▶ _Task objective_: With the images left out, print every entry that follows exactly.

▶ _Task data_:
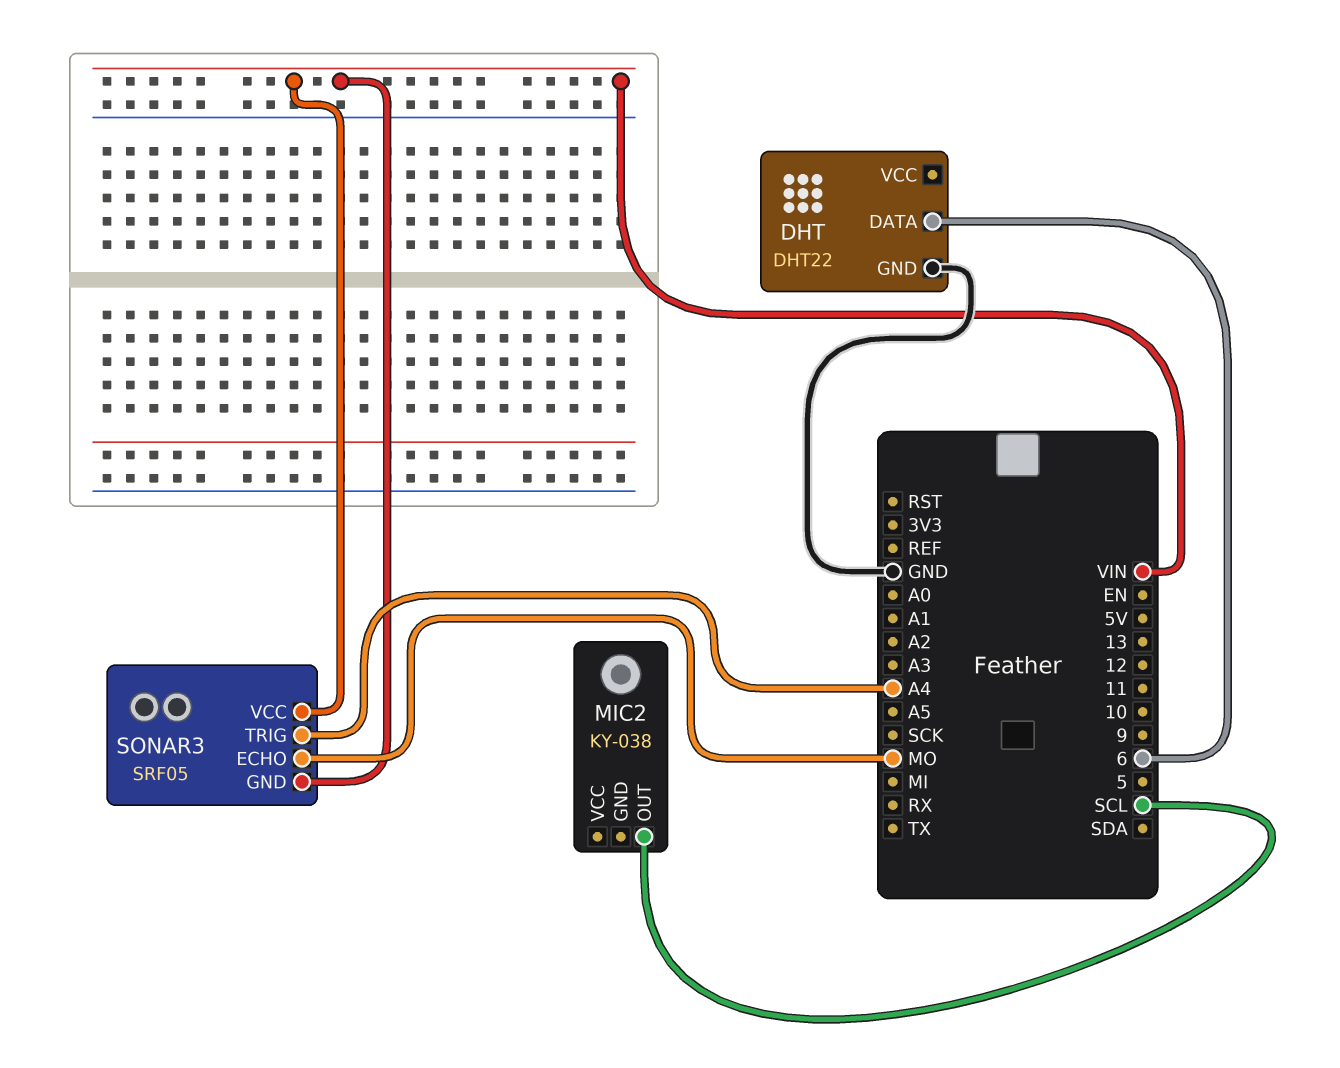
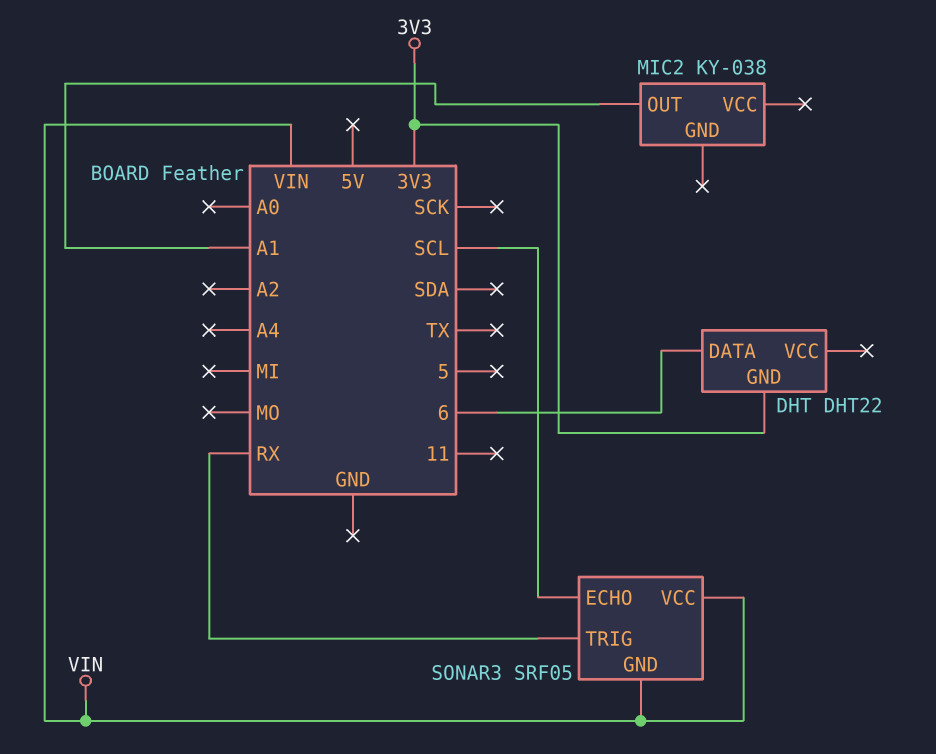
DHT pin GND: GND -> 3V3
MIC2 pin OUT: SCL -> A1
SONAR3 pin ECHO: MO -> SCL
SONAR3 pin TRIG: A4 -> RX

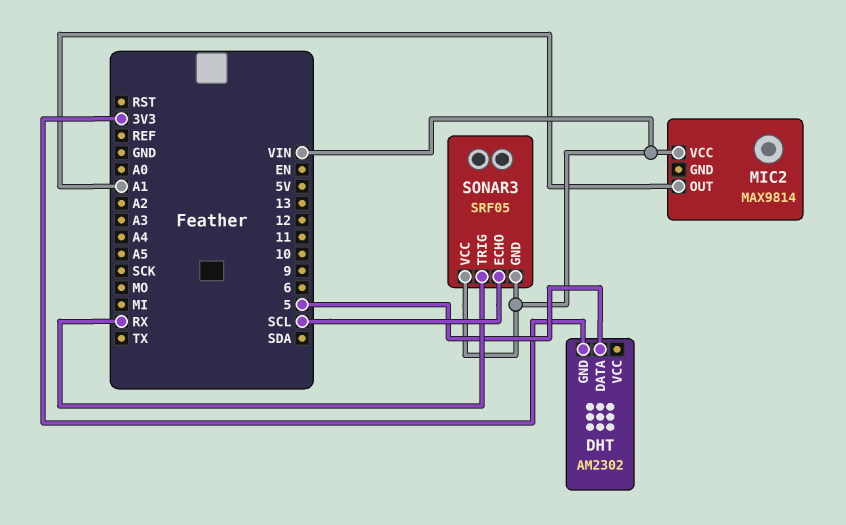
DHT: DHT22 -> AM2302
DHT pin DATA: 6 -> 5
MIC2: KY-038 -> MAX9814
MIC2 pin VCC: none -> VIN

▶ _Your response_:
DHT pin GND: GND -> 3V3
MIC2 pin OUT: SCL -> A1
SONAR3 pin ECHO: MO -> SCL
SONAR3 pin TRIG: A4 -> RX

DHT: DHT22 -> AM2302
DHT pin DATA: 6 -> 5
MIC2: KY-038 -> MAX9814
MIC2 pin VCC: none -> VIN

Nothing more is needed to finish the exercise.